INPUT DATA
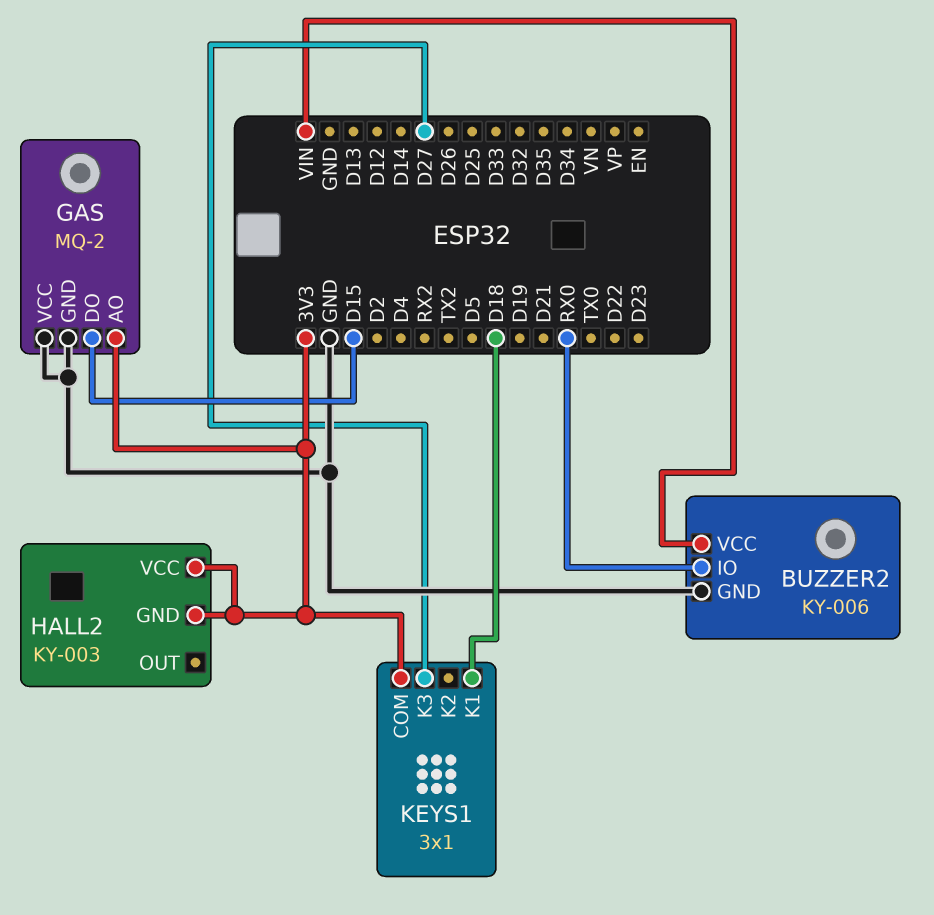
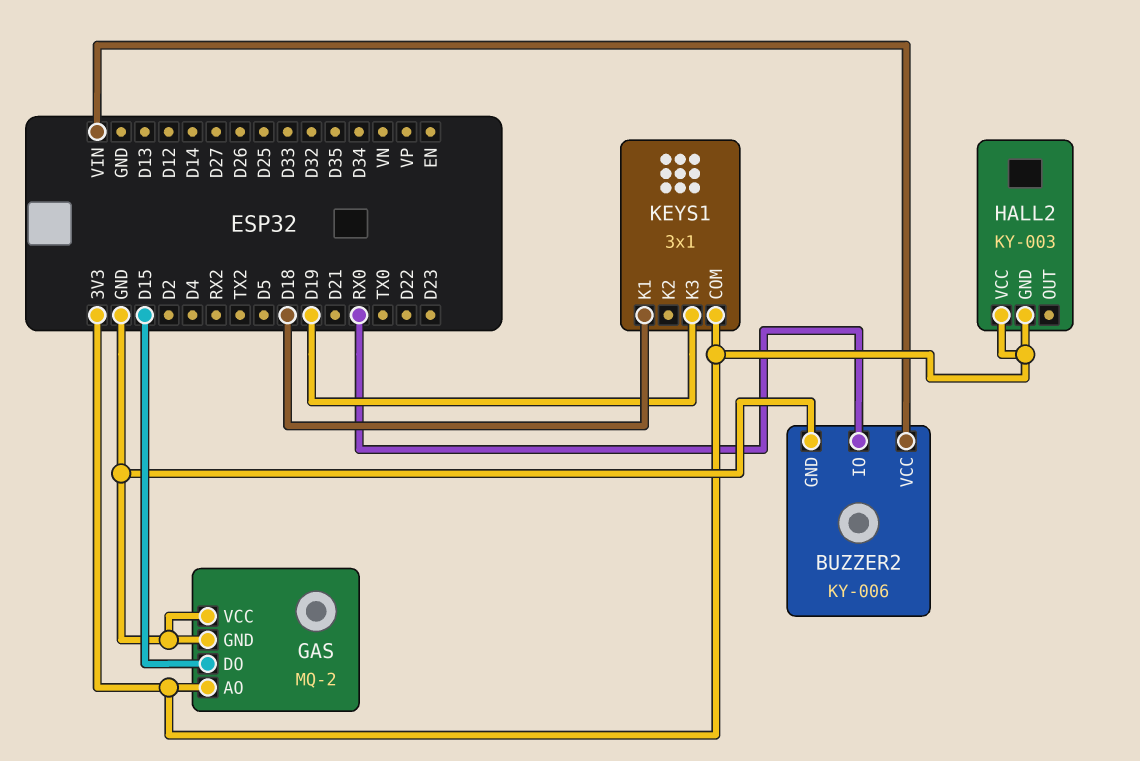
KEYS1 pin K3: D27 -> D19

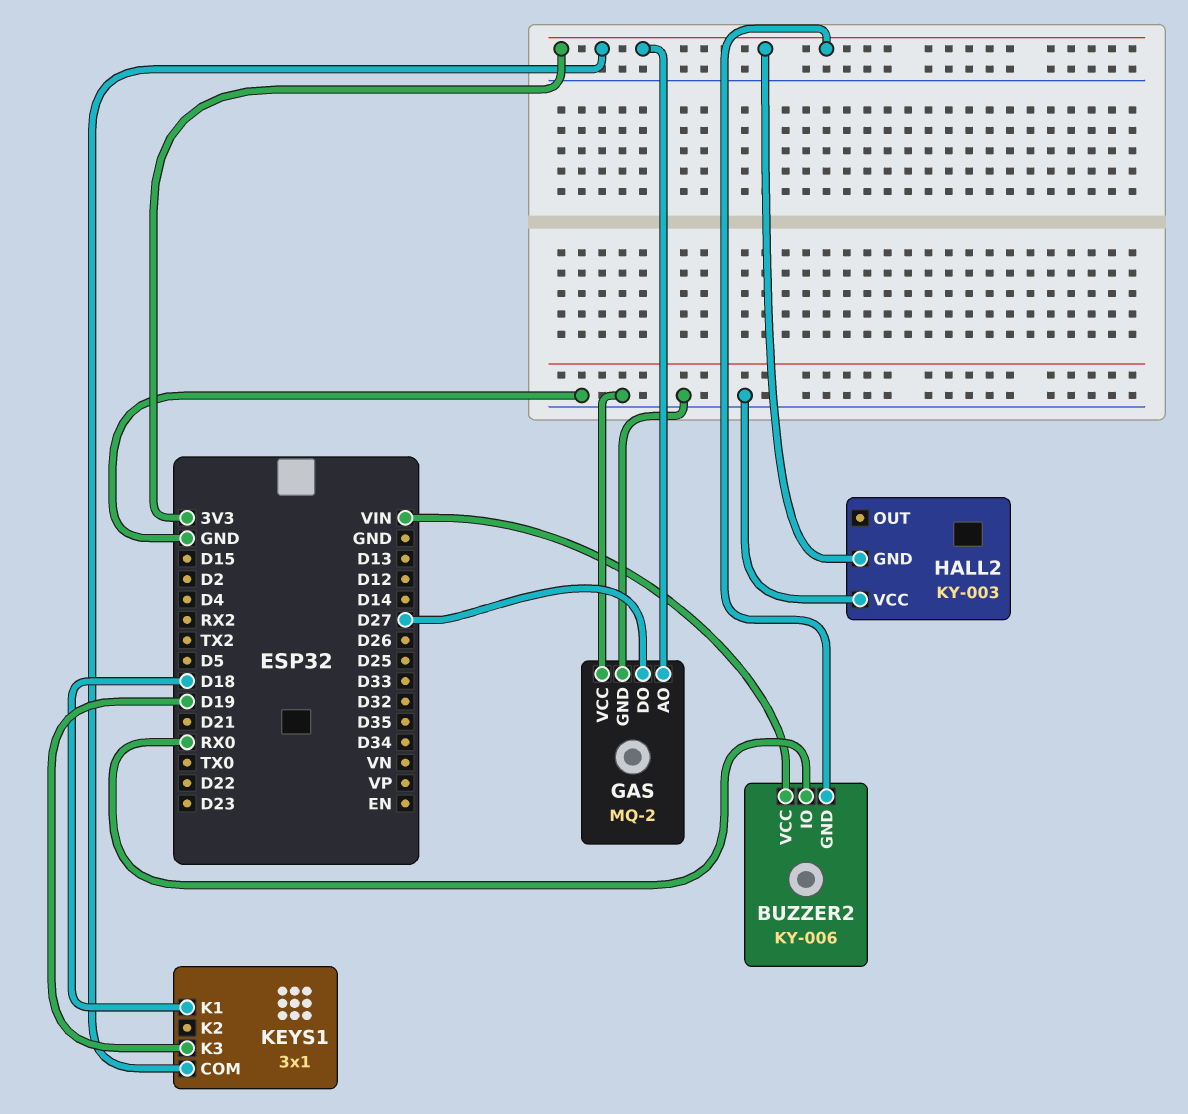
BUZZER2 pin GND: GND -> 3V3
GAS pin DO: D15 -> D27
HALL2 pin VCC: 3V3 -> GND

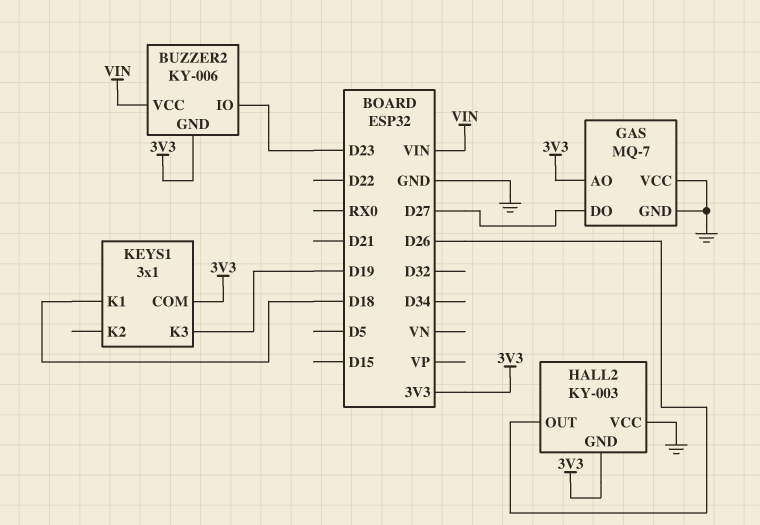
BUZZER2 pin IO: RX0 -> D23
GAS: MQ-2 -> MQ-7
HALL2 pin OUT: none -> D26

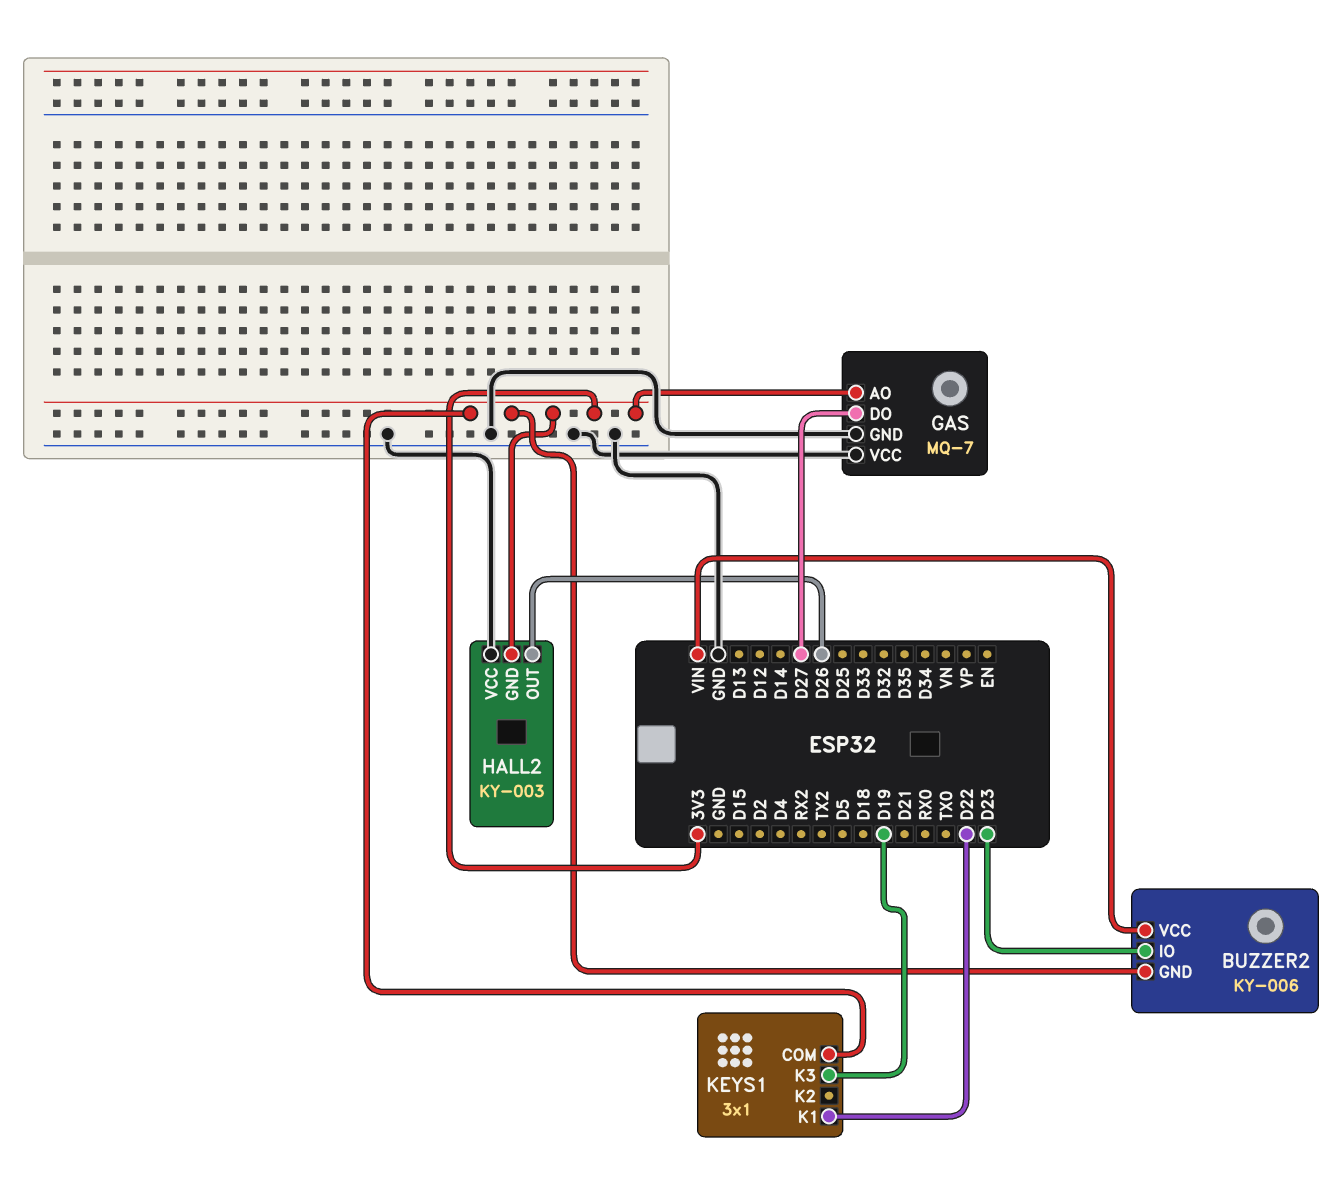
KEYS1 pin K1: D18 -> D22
--
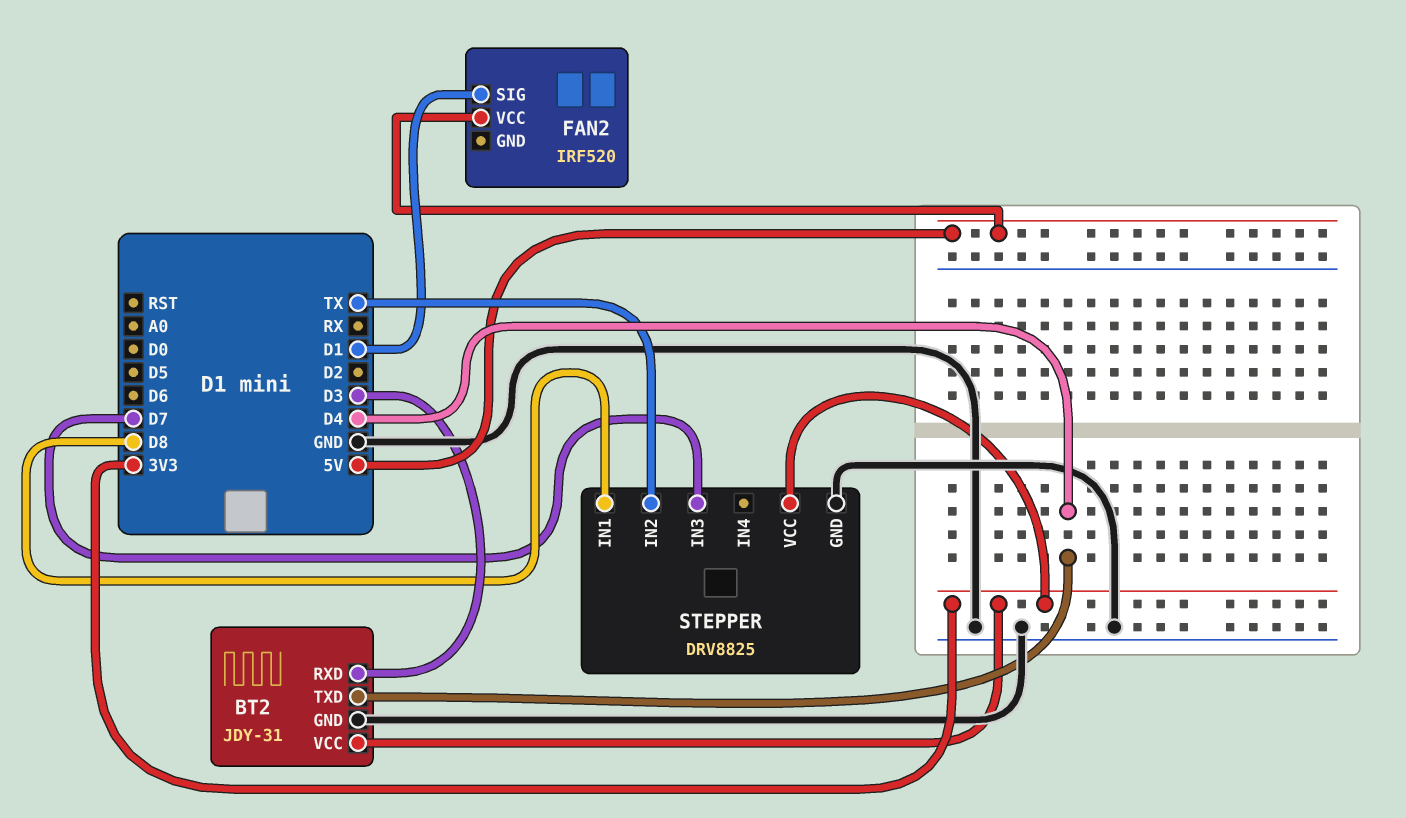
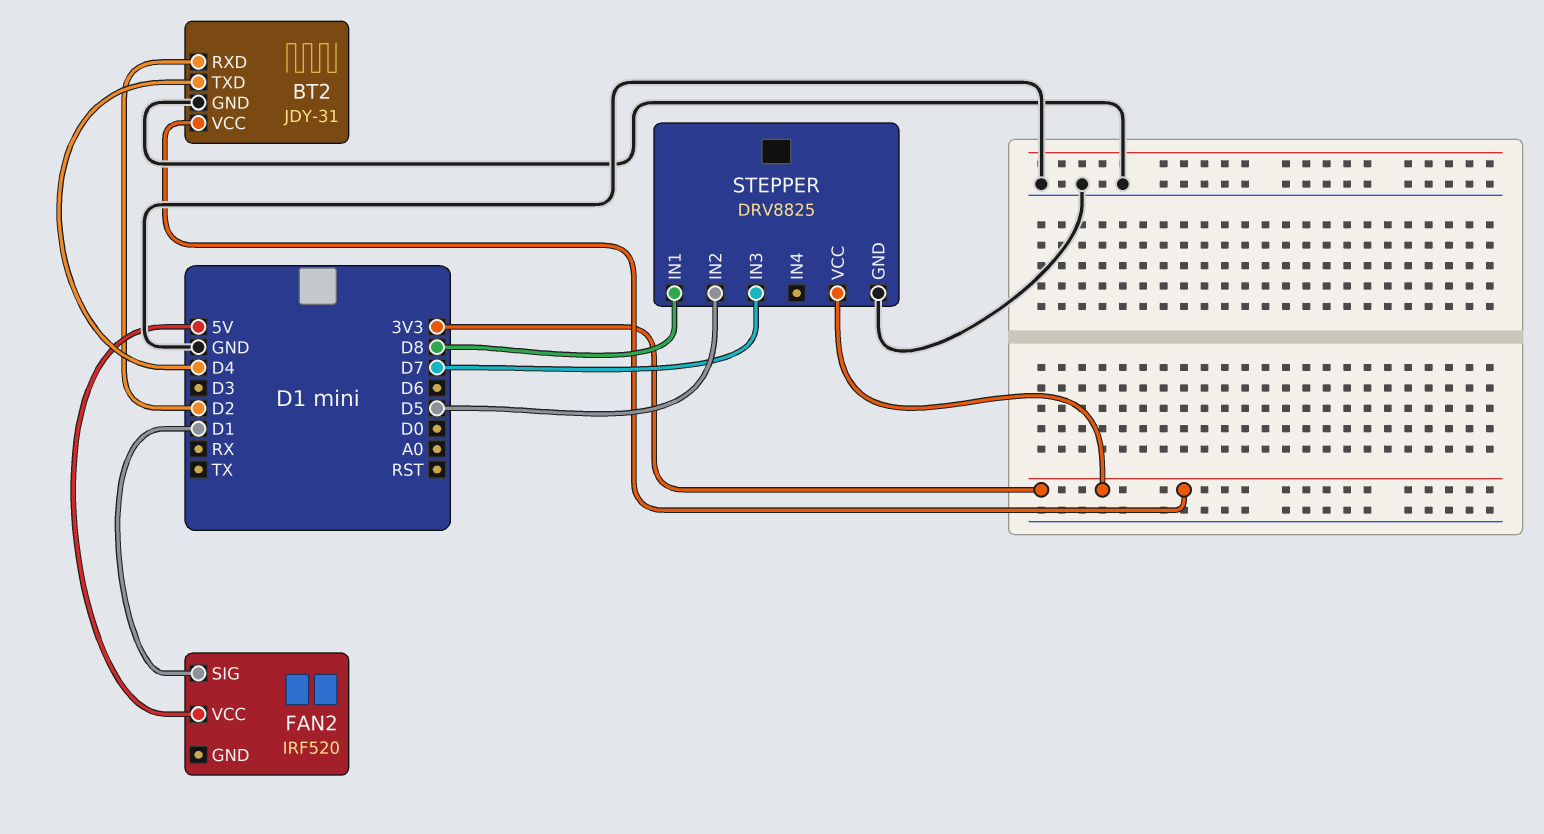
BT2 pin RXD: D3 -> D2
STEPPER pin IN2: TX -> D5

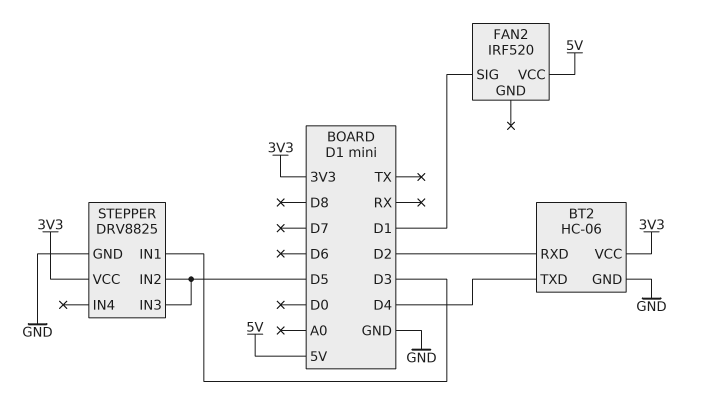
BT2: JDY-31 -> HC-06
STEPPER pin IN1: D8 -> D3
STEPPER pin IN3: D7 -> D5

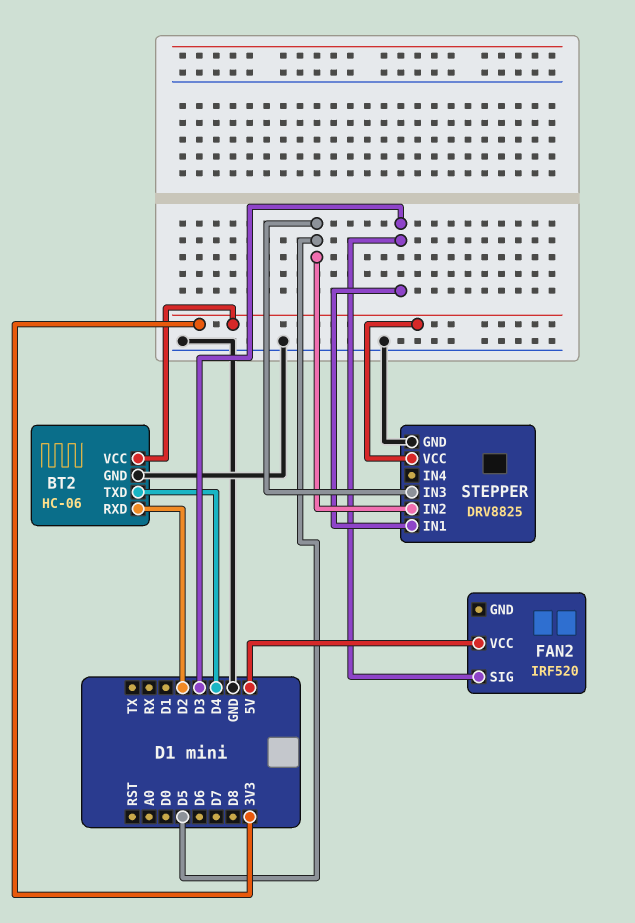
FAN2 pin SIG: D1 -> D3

PROBLEM DESCRIPTION
Where a line in the records above contains the word "STEPPER", copy that line.

YOUR SOLUTION
STEPPER pin IN2: TX -> D5
STEPPER pin IN1: D8 -> D3
STEPPER pin IN3: D7 -> D5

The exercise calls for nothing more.